=== Problem description ===
Reproduce nothing but the lines from the one with "pink brick J6" down to the last line of the data below.

****************************************

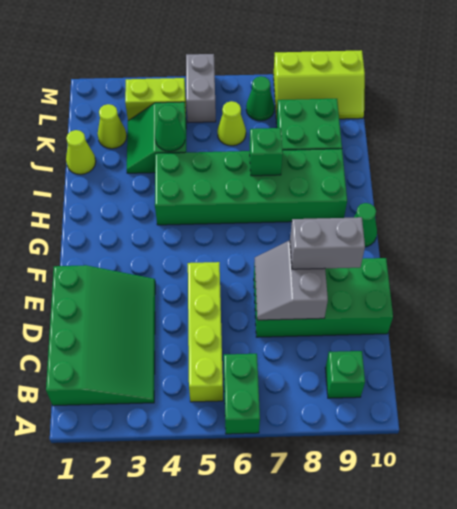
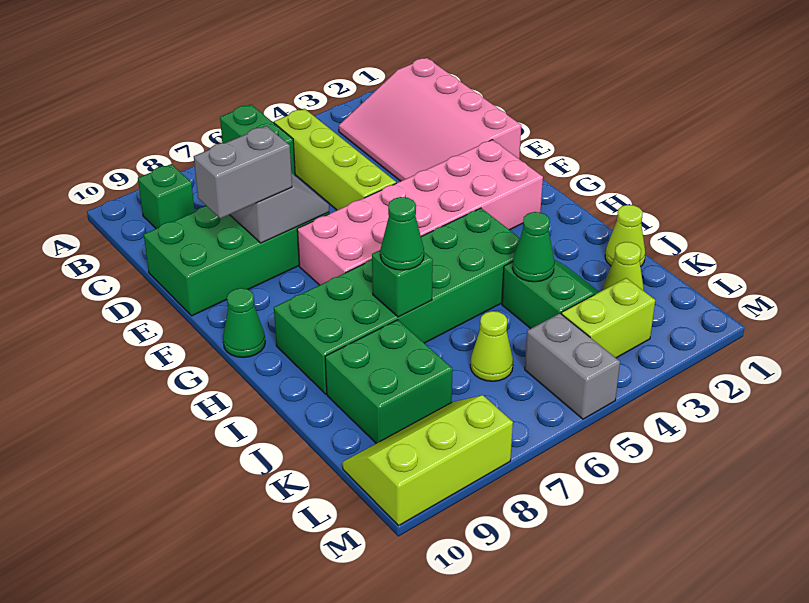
green slope B1:E3 level 1 top 1 -> pink slope B1:E3 level 1 top 1
none -> pink brick F2:G7 level 1
green cone L7 level 1 -> green cone I7 level 3

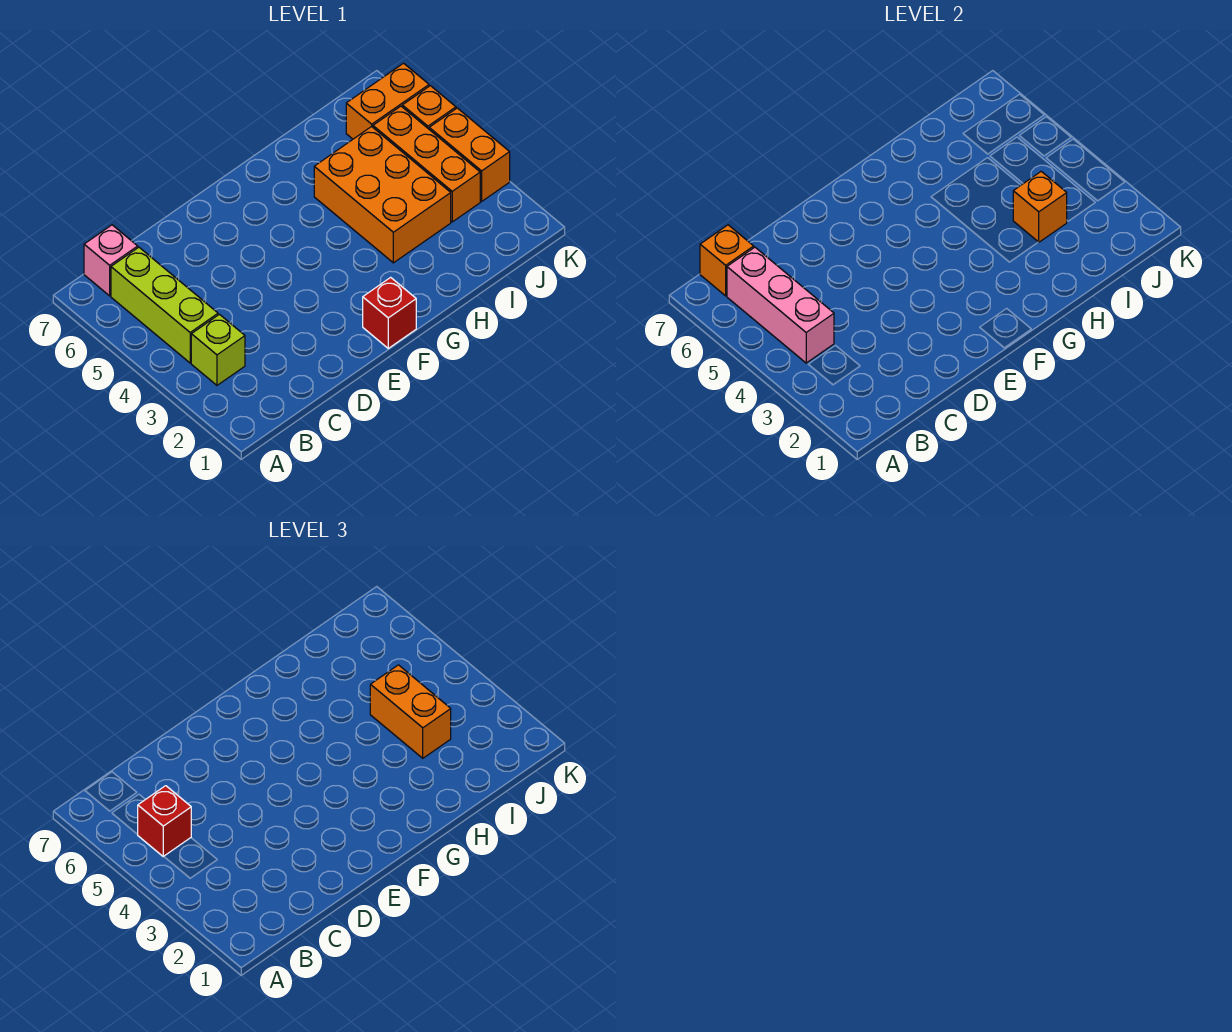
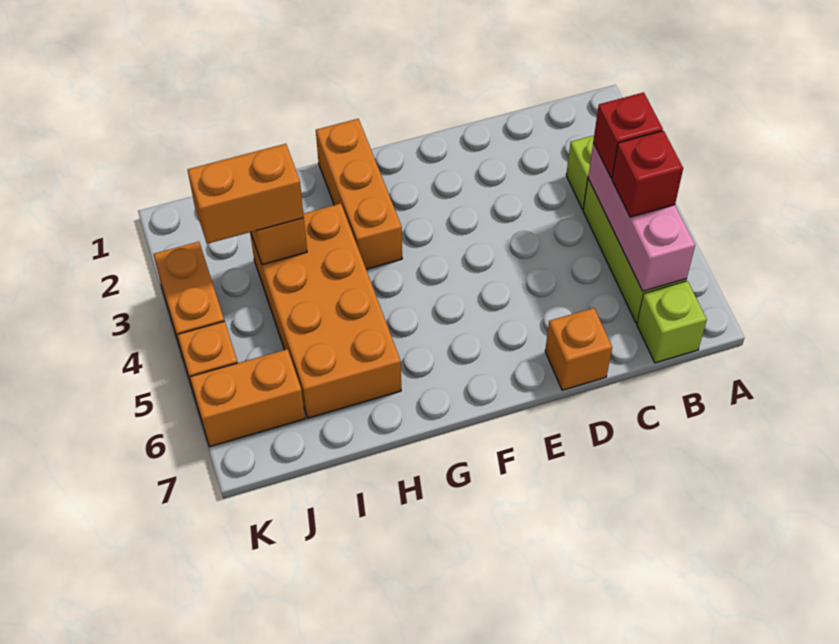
pink brick B7 level 1 -> lime brick B7 level 1
orange brick B7 level 2 -> orange brick D7 level 1
red brick F1 level 1 -> red brick B4 level 3
orange brick H3:I5 level 1 -> orange brick H3:I6 level 1
orange brick I3:I4 level 3 -> orange brick I3:J3 level 3
orange brick J3:J5 level 1 -> orange brick G1:G3 level 1

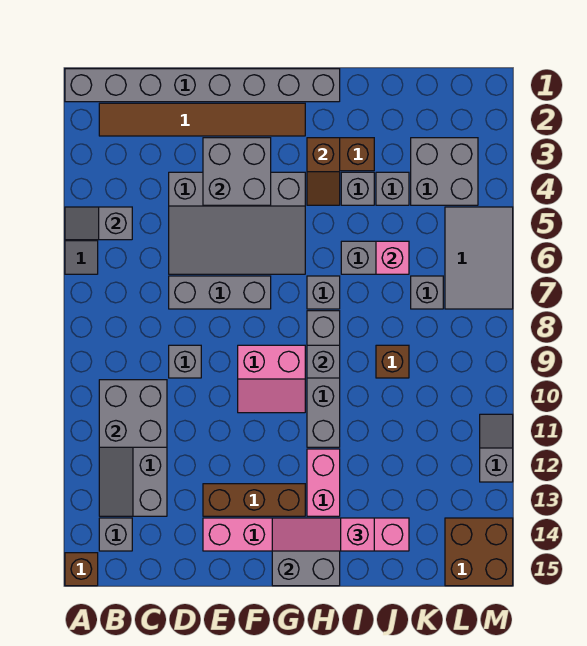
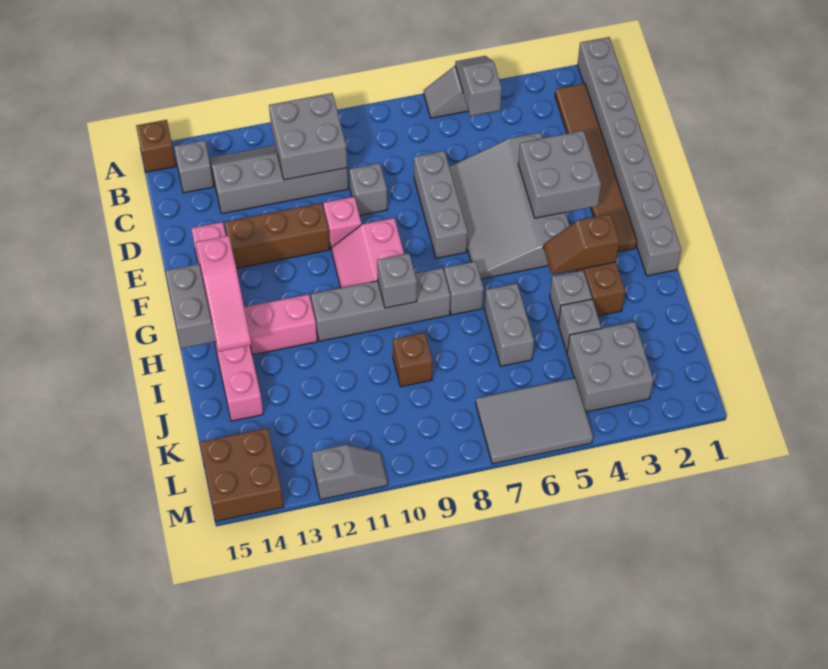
brown brick E13:G13 level 1 -> brown brick E11:E13 level 1
pink slope G14:I14 level 3 top I -> pink slope G14:I14 level 3 top G
pink brick J6 level 2 -> pink brick E10 level 1
grey brick K7 level 1 -> none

****************************************

=== Answer box ===
pink brick J6 level 2 -> pink brick E10 level 1
grey brick K7 level 1 -> none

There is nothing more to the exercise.